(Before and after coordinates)
╭──
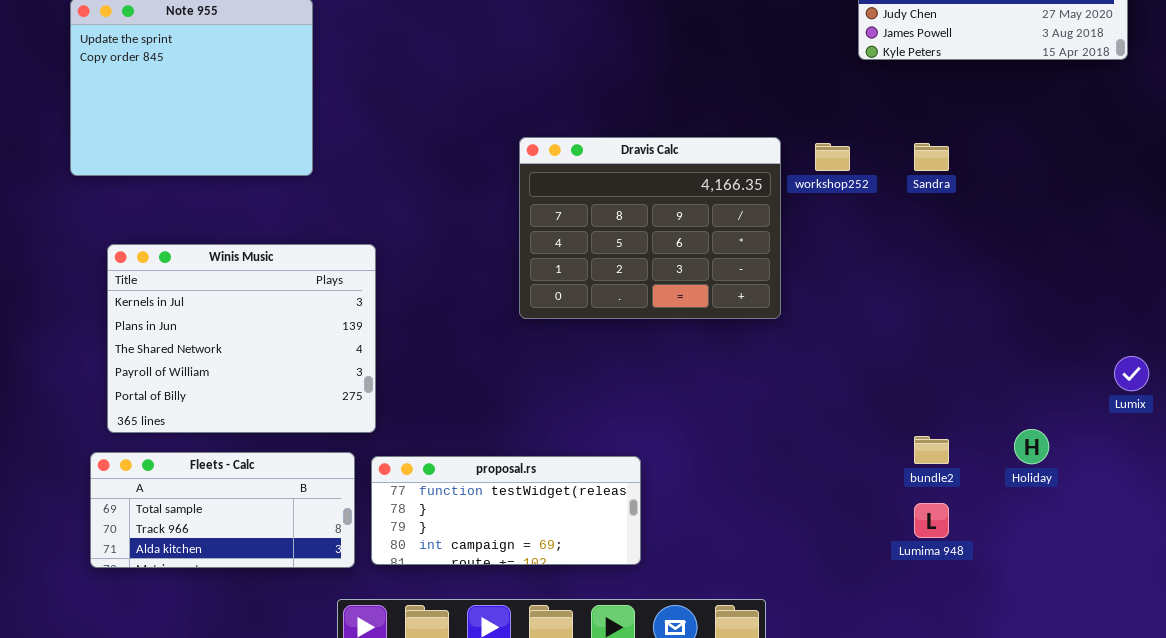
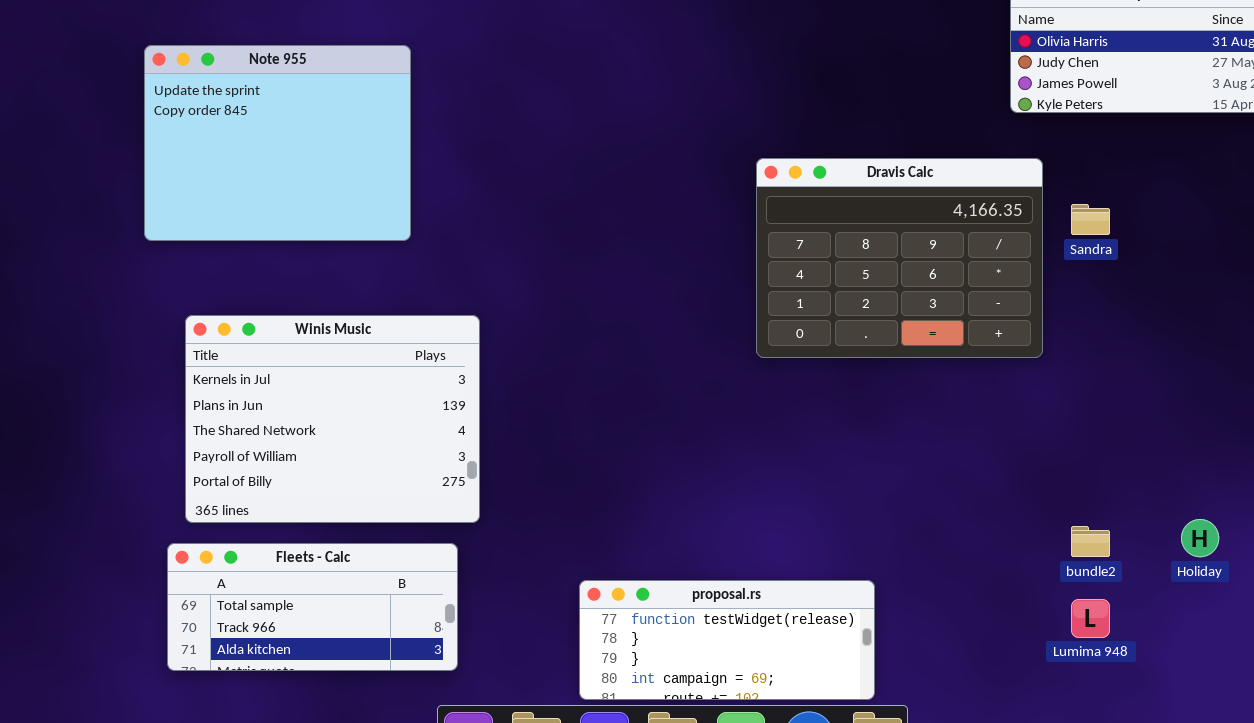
Dravis Calc: [519,137,781,319] -> [756,158,1043,358], moved
proposal.rs: [371,456,641,565] -> [579,580,875,700], moved

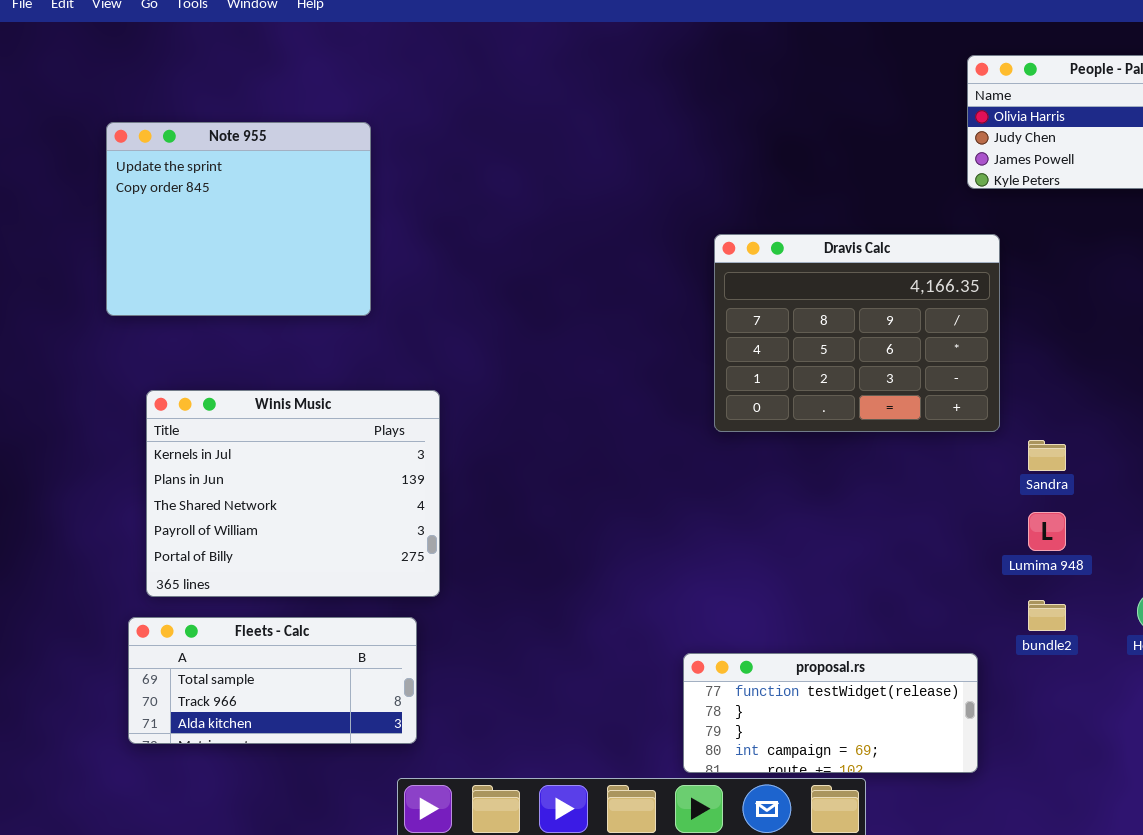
Sandra: [1071,204,1110,235] -> [1028,440,1066,471], moved
proposal.rs: [579,580,875,700] -> [683,653,978,773], moved
Lumima 948: [1071,599,1110,638] -> [1028,512,1066,551], moved

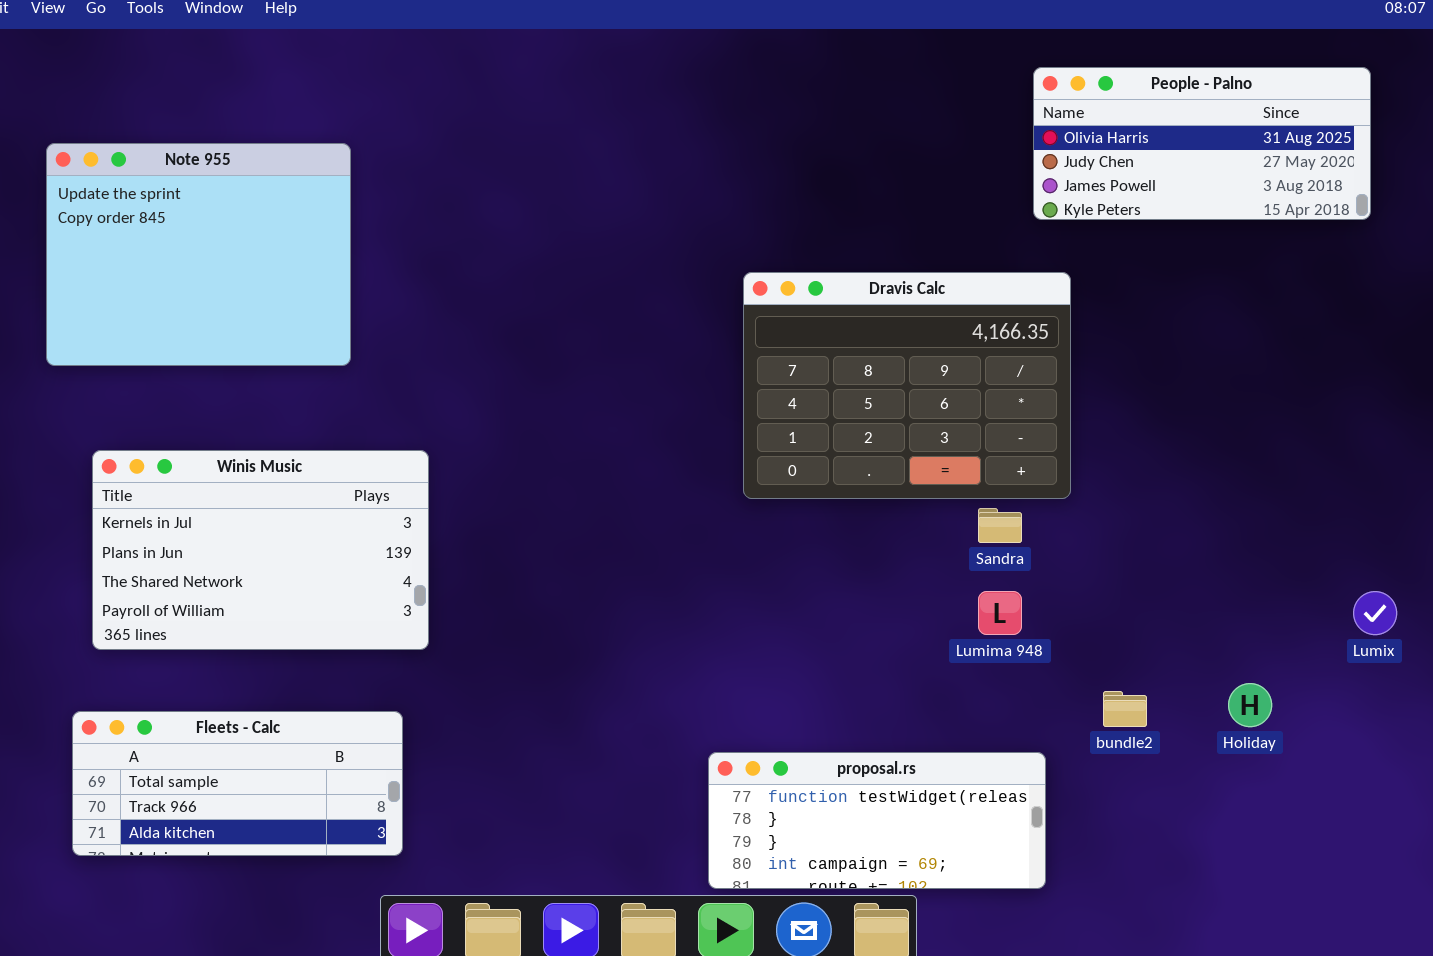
Winis Music: [146,390,440,597] -> [92,450,429,650], resized
Sandra: [1028,440,1066,471] -> [978,508,1022,543], moved
Lumima 948: [1028,512,1066,551] -> [978,591,1022,635], moved

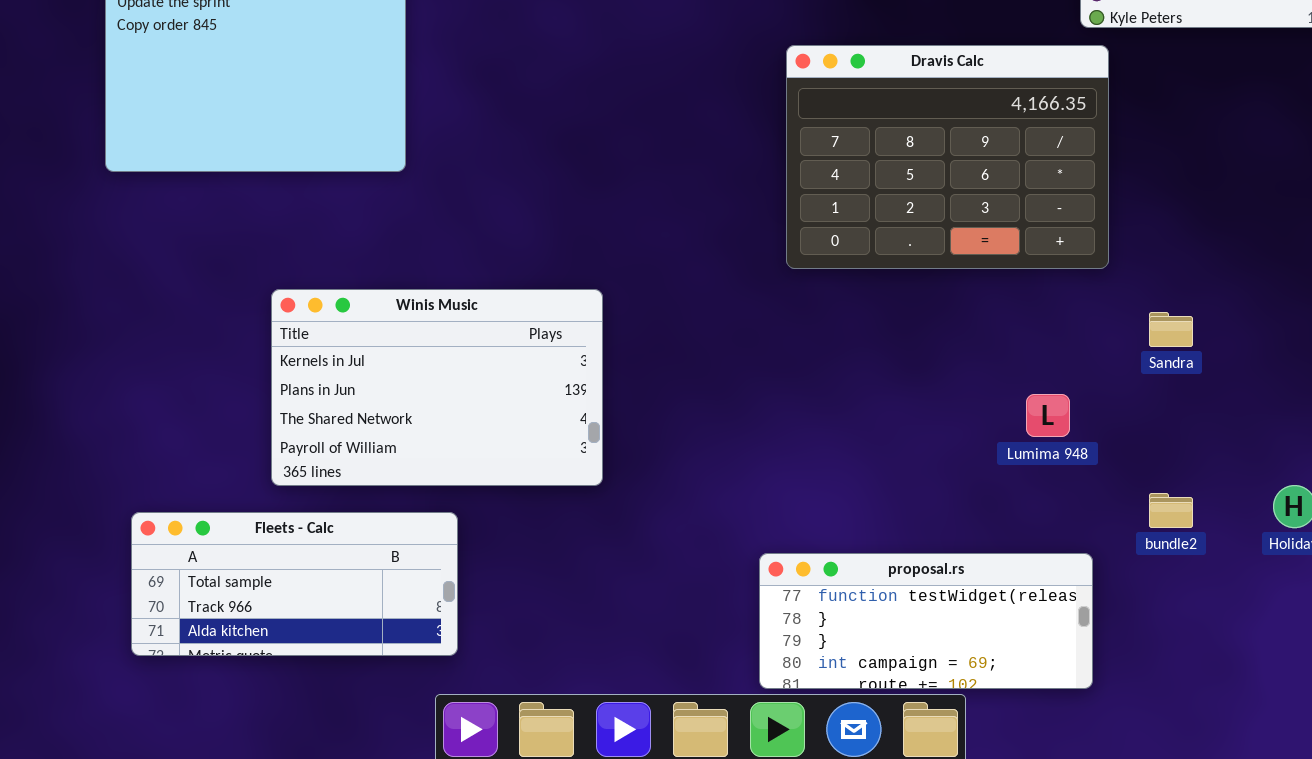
Dravis Calc: [743,272,1071,499] -> [786,45,1109,269], moved
Winis Music: [92,450,429,650] -> [271,289,603,486], moved
Sandra: [978,508,1022,543] -> [1149,312,1193,347], moved

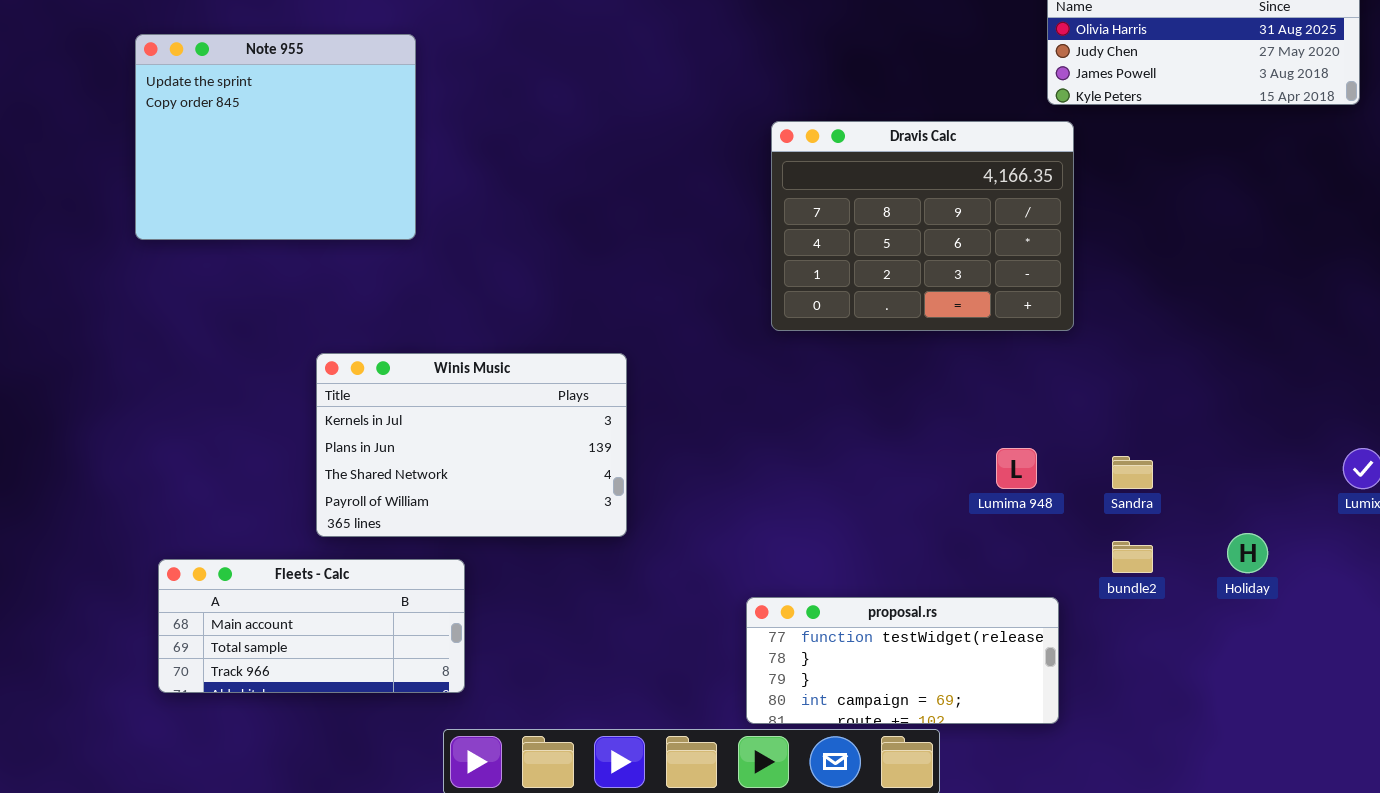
Winis Music: [271,289,603,486] -> [316,353,627,537], moved
Sandra: [1149,312,1193,347] -> [1112,456,1153,489], moved
Fleets - Calc: [131,512,458,656] -> [158,559,465,693], scrolled up 1 row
╰──
__What to produce__:
Reproduce the data above in full, exactly as it is, with the pictures left out.

__Response to the exercise__:
Dravis Calc: [519,137,781,319] -> [756,158,1043,358], moved
proposal.rs: [371,456,641,565] -> [579,580,875,700], moved

Sandra: [1071,204,1110,235] -> [1028,440,1066,471], moved
proposal.rs: [579,580,875,700] -> [683,653,978,773], moved
Lumima 948: [1071,599,1110,638] -> [1028,512,1066,551], moved

Winis Music: [146,390,440,597] -> [92,450,429,650], resized
Sandra: [1028,440,1066,471] -> [978,508,1022,543], moved
Lumima 948: [1028,512,1066,551] -> [978,591,1022,635], moved

Dravis Calc: [743,272,1071,499] -> [786,45,1109,269], moved
Winis Music: [92,450,429,650] -> [271,289,603,486], moved
Sandra: [978,508,1022,543] -> [1149,312,1193,347], moved

Winis Music: [271,289,603,486] -> [316,353,627,537], moved
Sandra: [1149,312,1193,347] -> [1112,456,1153,489], moved
Fleets - Calc: [131,512,458,656] -> [158,559,465,693], scrolled up 1 row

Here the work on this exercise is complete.